▸ About this task
Find the number of lines below in which the word "plus" occurs. Write only that number.

▸ Supplied material
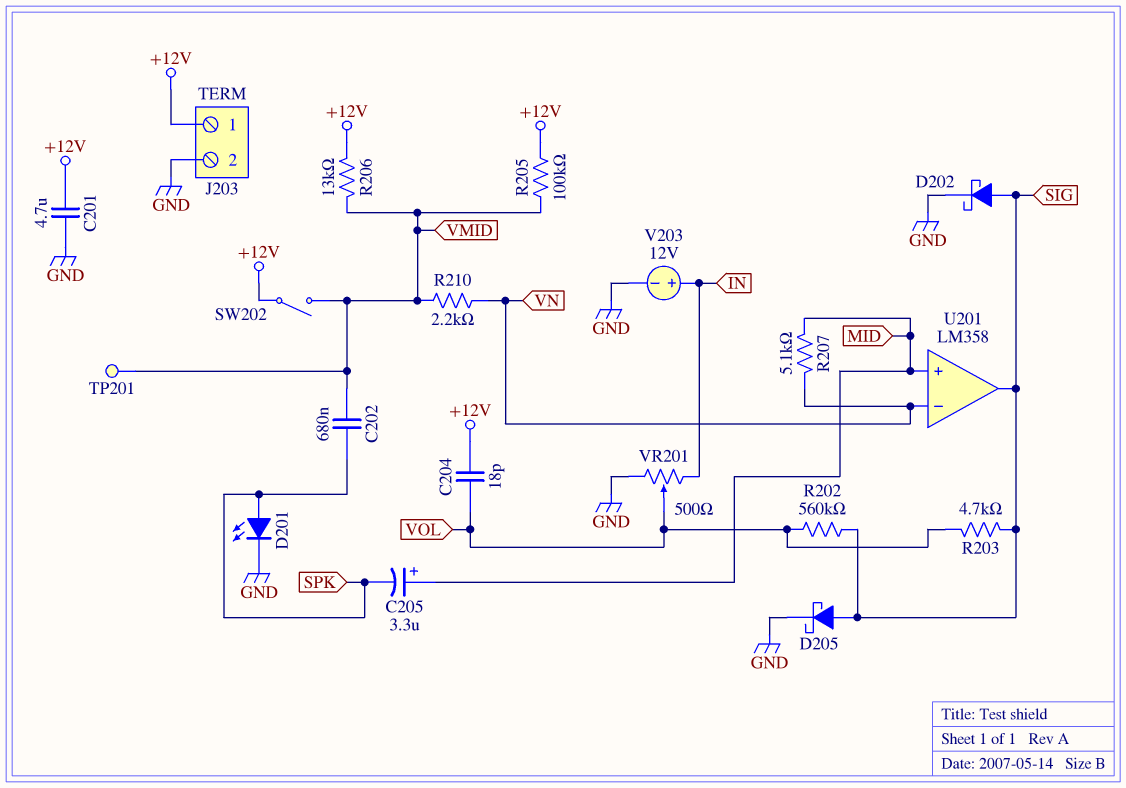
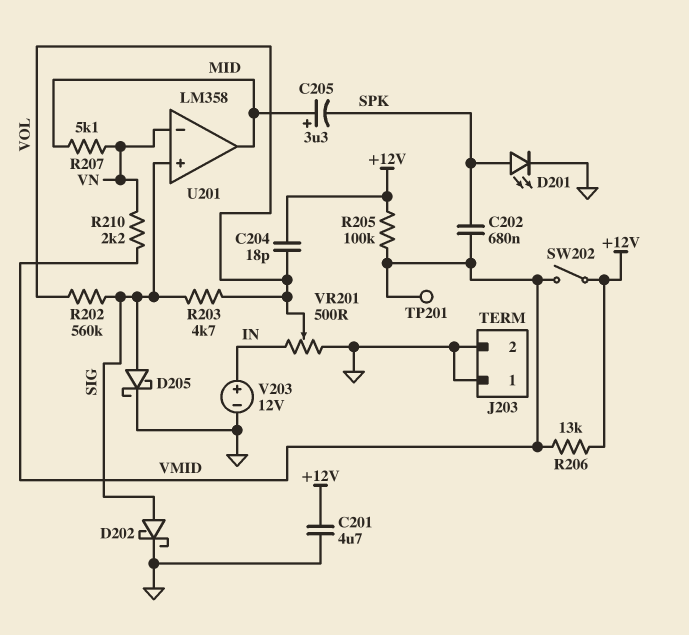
J203 pin 1: +12V -> GND
U201 pin in+: MID -> SIG
U201 pin out: SIG -> MID

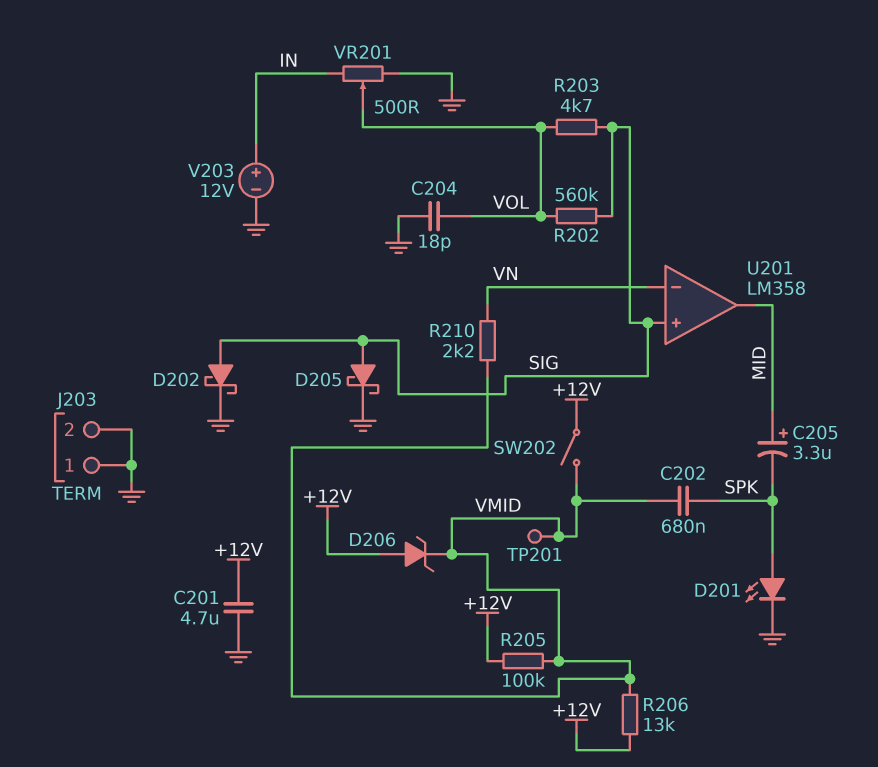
C204: 18pF (+12V, VOL) -> 18pF (GND, VOL)
D206: none -> zener (A +12V, K VMID)
R207: 5.1k (MID, VN) -> none

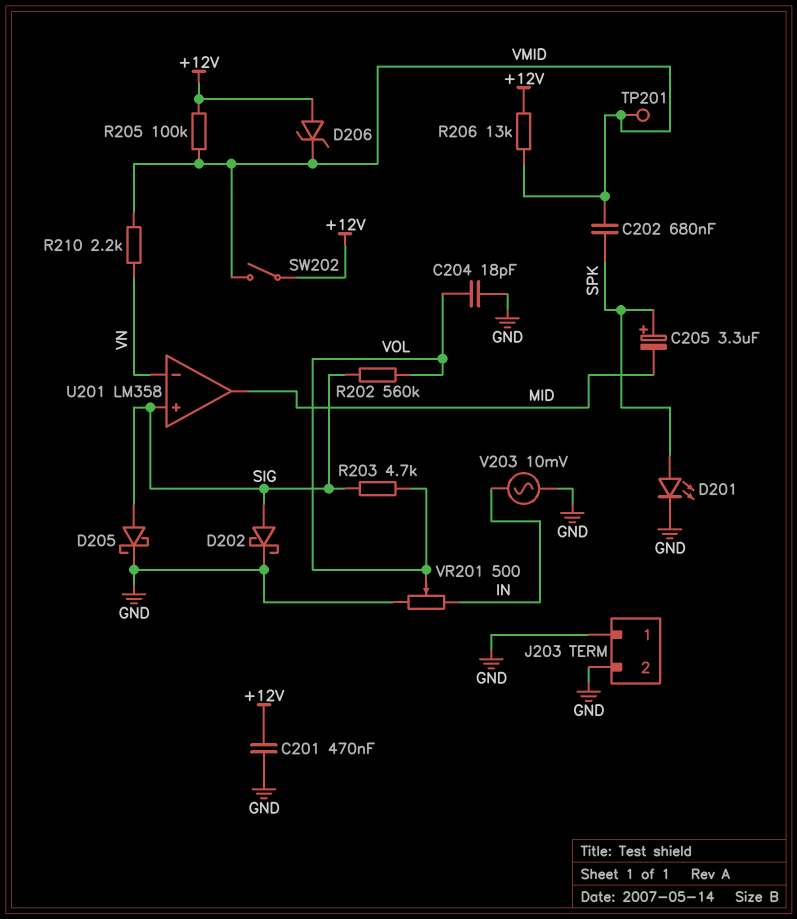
C201: 4.7uF (+12V, GND) -> 470nF (+12V, GND)
C205: 3.3uF (plus MID, minus SPK) -> 3.3uF (plus SPK, minus MID)
V203: 12V (plus IN, minus GND) -> AC 10mV (GND, IN)

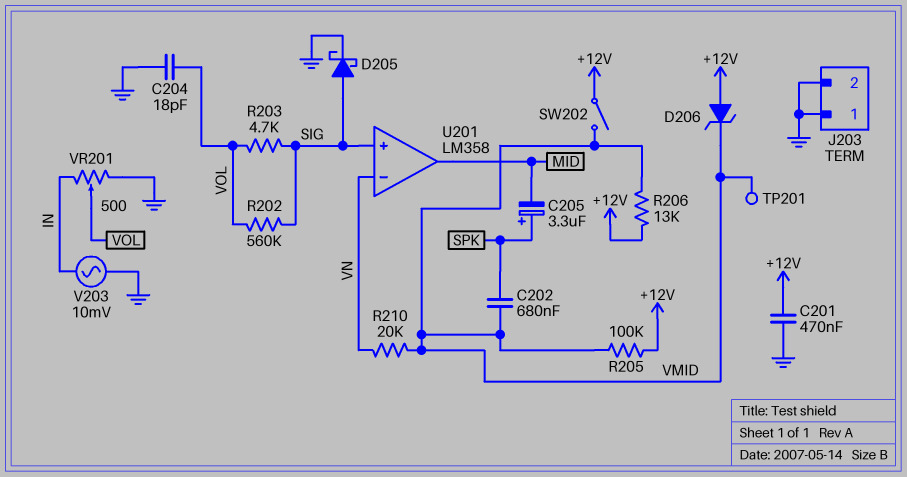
D201: LED (A SPK, K GND) -> none
D202: schottky (A SIG, K GND) -> none
R210: 2.2k (VMID, VN) -> 20k (VMID, VN)

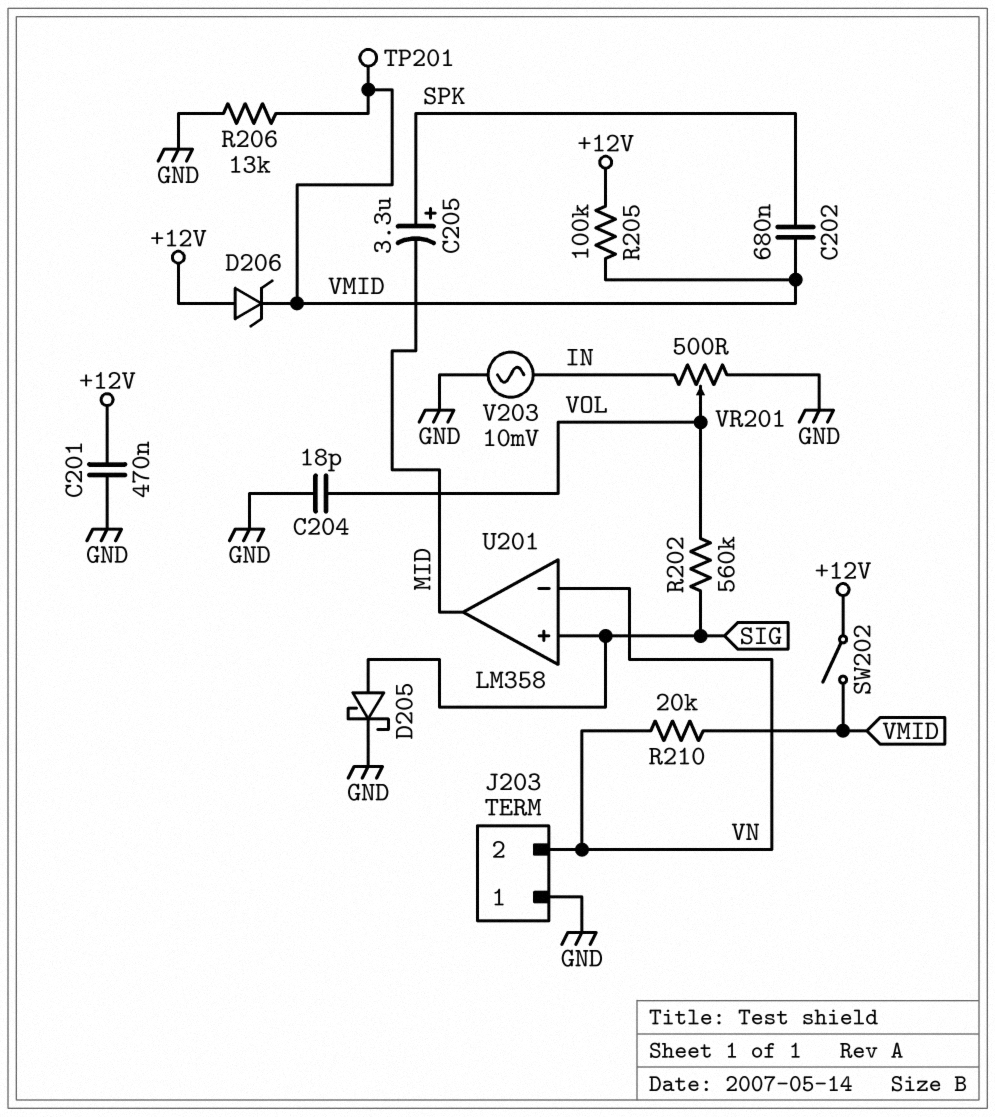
J203 pin 2: GND -> VN
R203: 4.7k (SIG, VOL) -> none
R206: 13k (+12V, VMID) -> 13k (GND, VMID)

▸ Exercise result
2